[Object correspondence data]
★ ★ ★
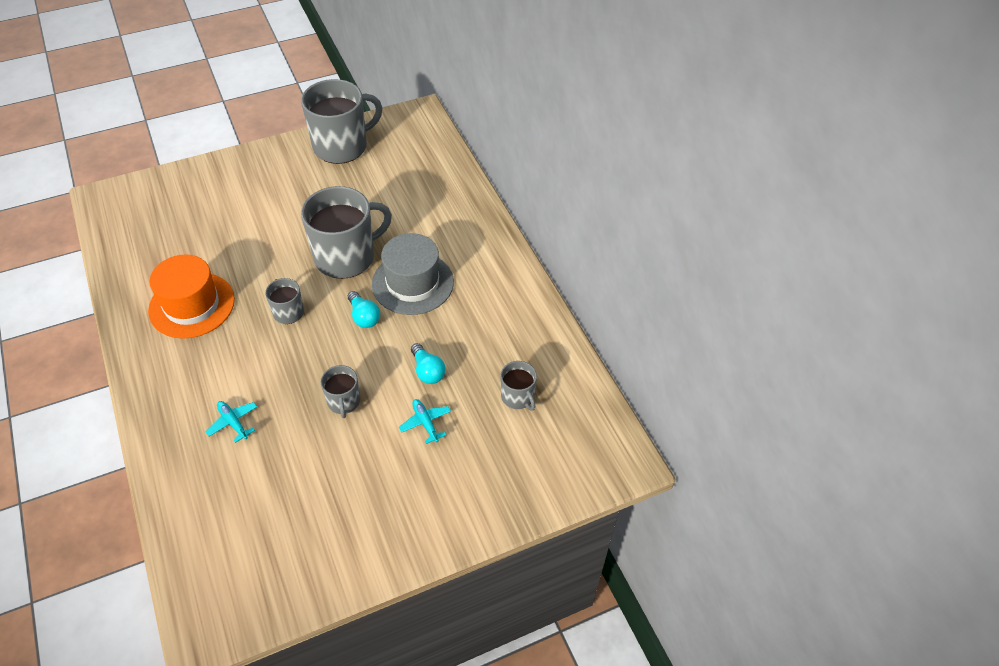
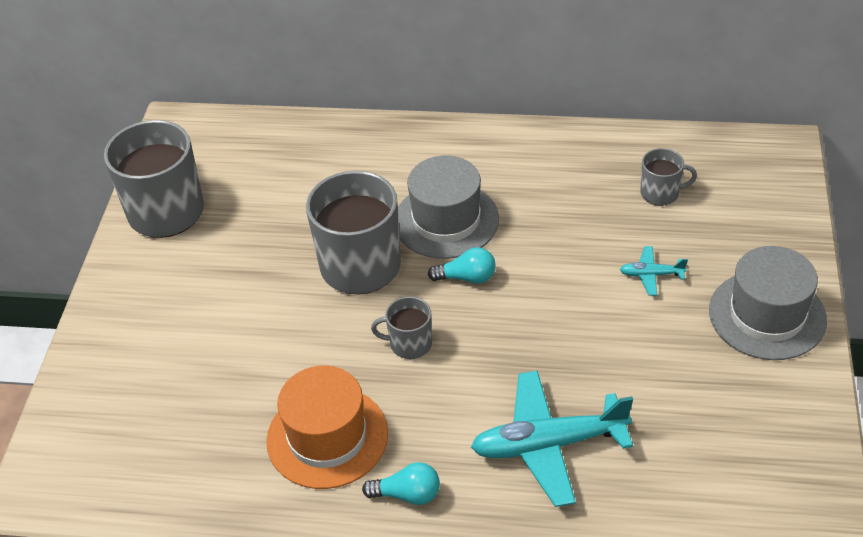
camera: 55 degrees left, 5 degrees down
(233, 422) = (548, 445): turquoise plane -> turquoise plane, size x2.20
(343, 402) = (580, 333): grey mug -> none
(423, 514) = (767, 315): none -> grey hat
(427, 371) = (582, 250): turquoise light bulb -> turquoise light bulb (407, 494)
★ ★ ★
GOAL OF THE EXERCISE ▸ Word for word, set down each record shown above, omitting the pictures.

SOLUTION TO THIS PROBLEM ▸
camera: 55 degrees left, 5 degrees down
(233, 422) = (548, 445): turquoise plane -> turquoise plane, size x2.20
(343, 402) = (580, 333): grey mug -> none
(423, 514) = (767, 315): none -> grey hat
(427, 371) = (582, 250): turquoise light bulb -> turquoise light bulb (407, 494)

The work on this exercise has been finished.